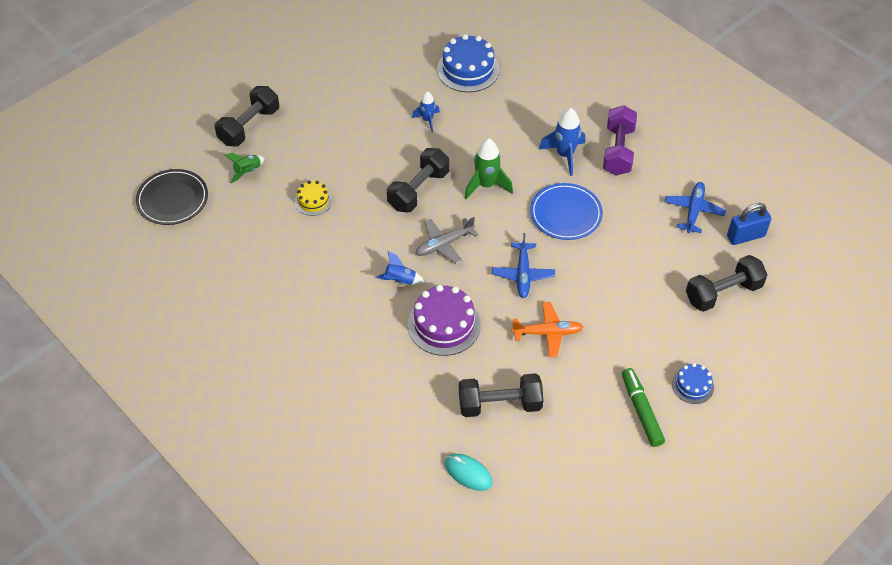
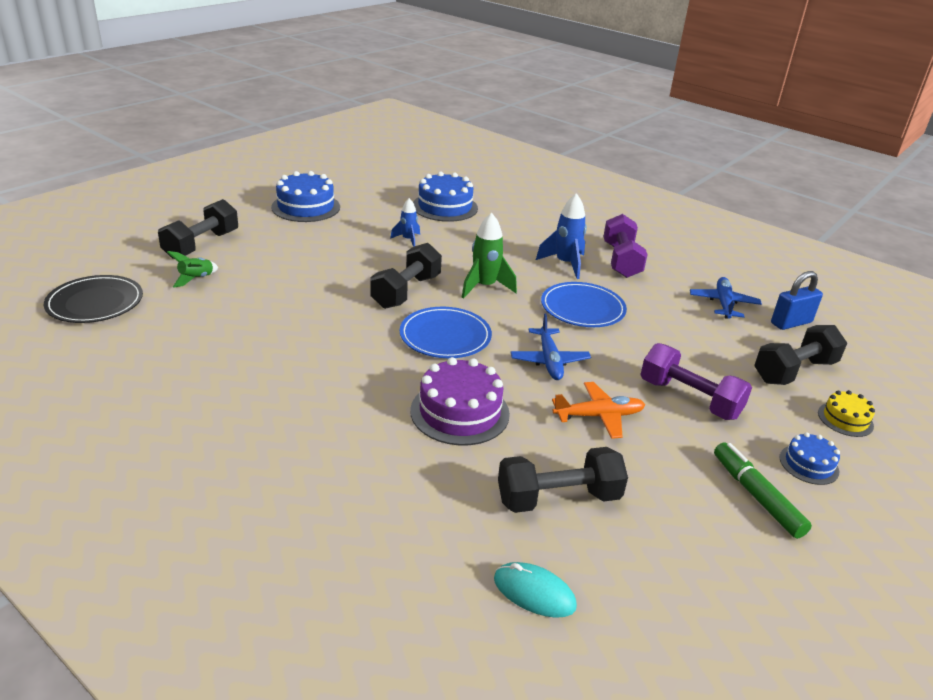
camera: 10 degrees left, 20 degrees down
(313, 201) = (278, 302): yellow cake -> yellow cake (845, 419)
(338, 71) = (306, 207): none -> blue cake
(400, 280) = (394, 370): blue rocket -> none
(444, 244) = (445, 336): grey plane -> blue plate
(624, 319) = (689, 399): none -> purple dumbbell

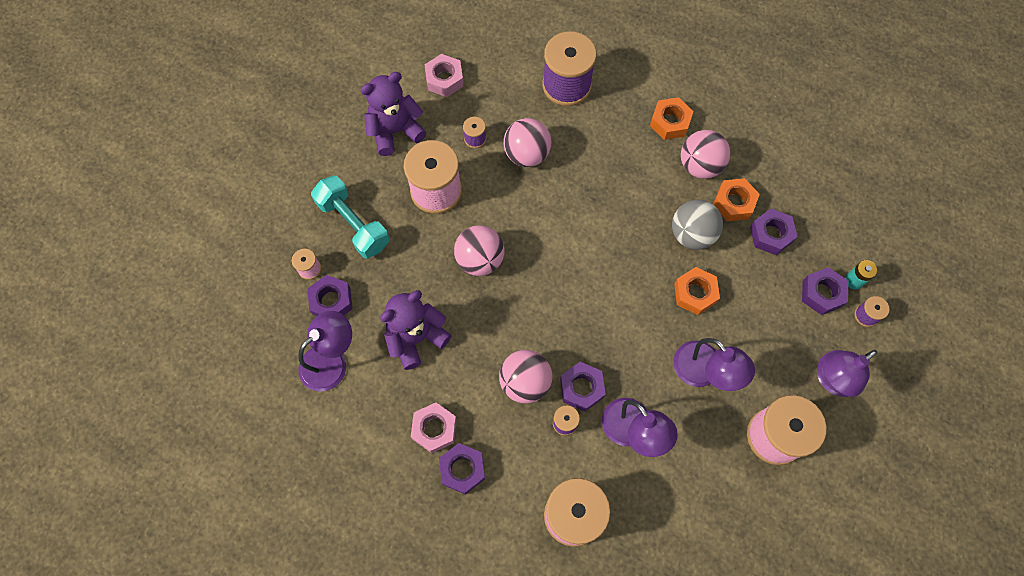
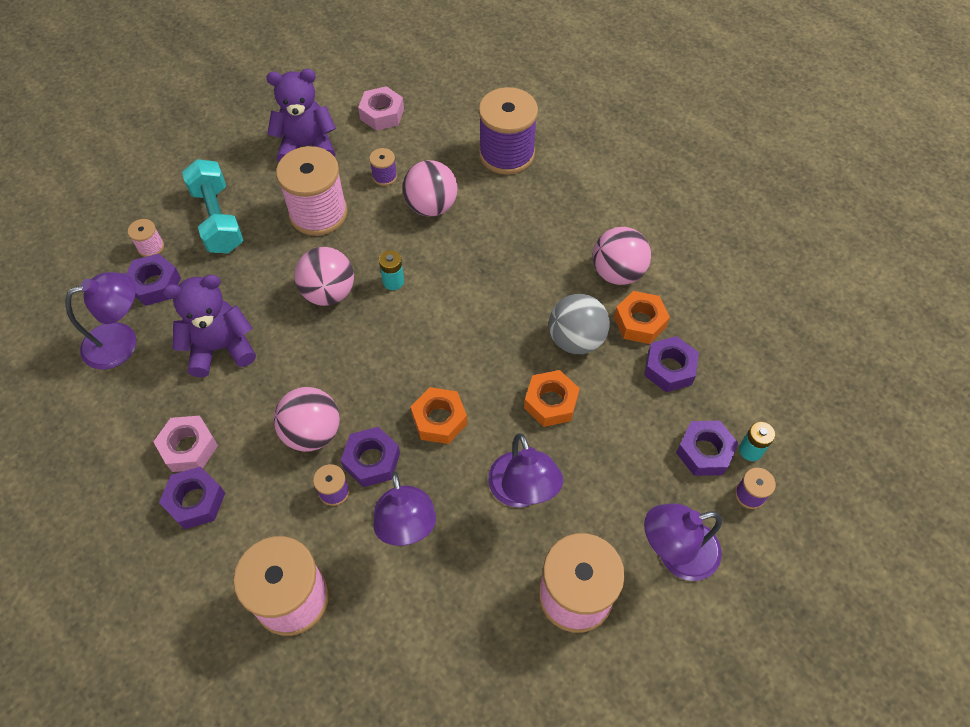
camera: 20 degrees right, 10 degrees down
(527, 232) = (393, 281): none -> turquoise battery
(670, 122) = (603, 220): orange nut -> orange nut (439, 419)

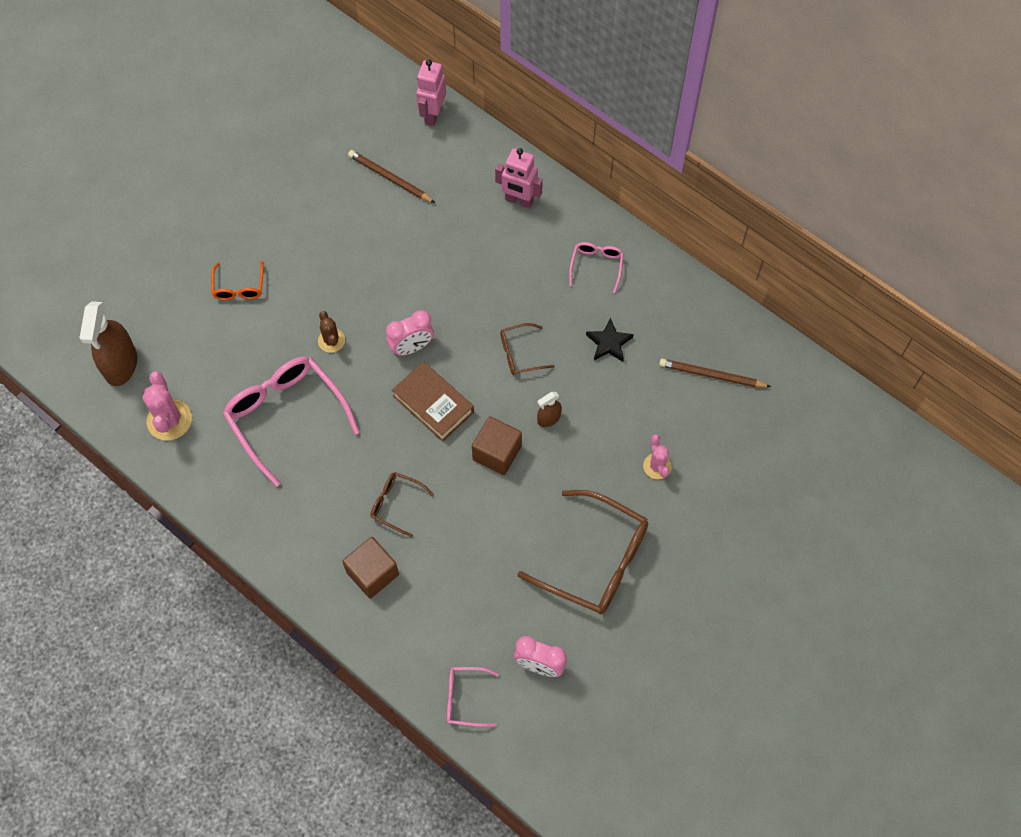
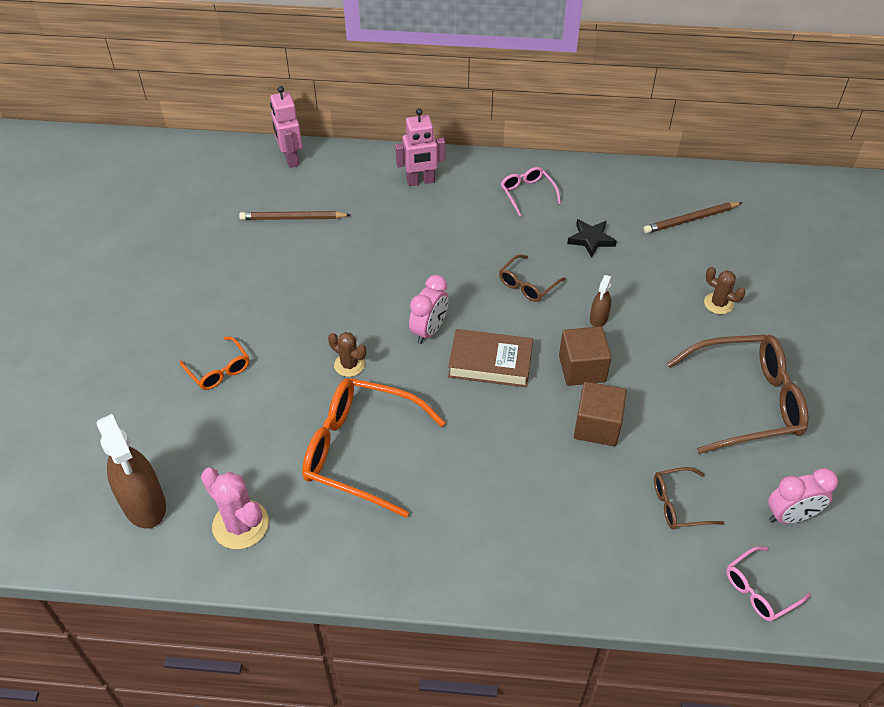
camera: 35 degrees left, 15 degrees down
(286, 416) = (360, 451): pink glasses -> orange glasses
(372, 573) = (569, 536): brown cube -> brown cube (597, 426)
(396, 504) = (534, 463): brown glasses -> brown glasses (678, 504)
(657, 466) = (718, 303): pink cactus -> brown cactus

------------------------

= TASK STATEMENT =
Where pictures appear, skip them and transcribe all other material word for word.

= EXERCISE OUTPUT =
camera: 10 degrees left, 20 degrees down
(313, 201) = (278, 302): yellow cake -> yellow cake (845, 419)
(338, 71) = (306, 207): none -> blue cake
(400, 280) = (394, 370): blue rocket -> none
(444, 244) = (445, 336): grey plane -> blue plate
(624, 319) = (689, 399): none -> purple dumbbell

camera: 20 degrees right, 10 degrees down
(527, 232) = (393, 281): none -> turquoise battery
(670, 122) = (603, 220): orange nut -> orange nut (439, 419)

camera: 35 degrees left, 15 degrees down
(286, 416) = (360, 451): pink glasses -> orange glasses
(372, 573) = (569, 536): brown cube -> brown cube (597, 426)
(396, 504) = (534, 463): brown glasses -> brown glasses (678, 504)
(657, 466) = (718, 303): pink cactus -> brown cactus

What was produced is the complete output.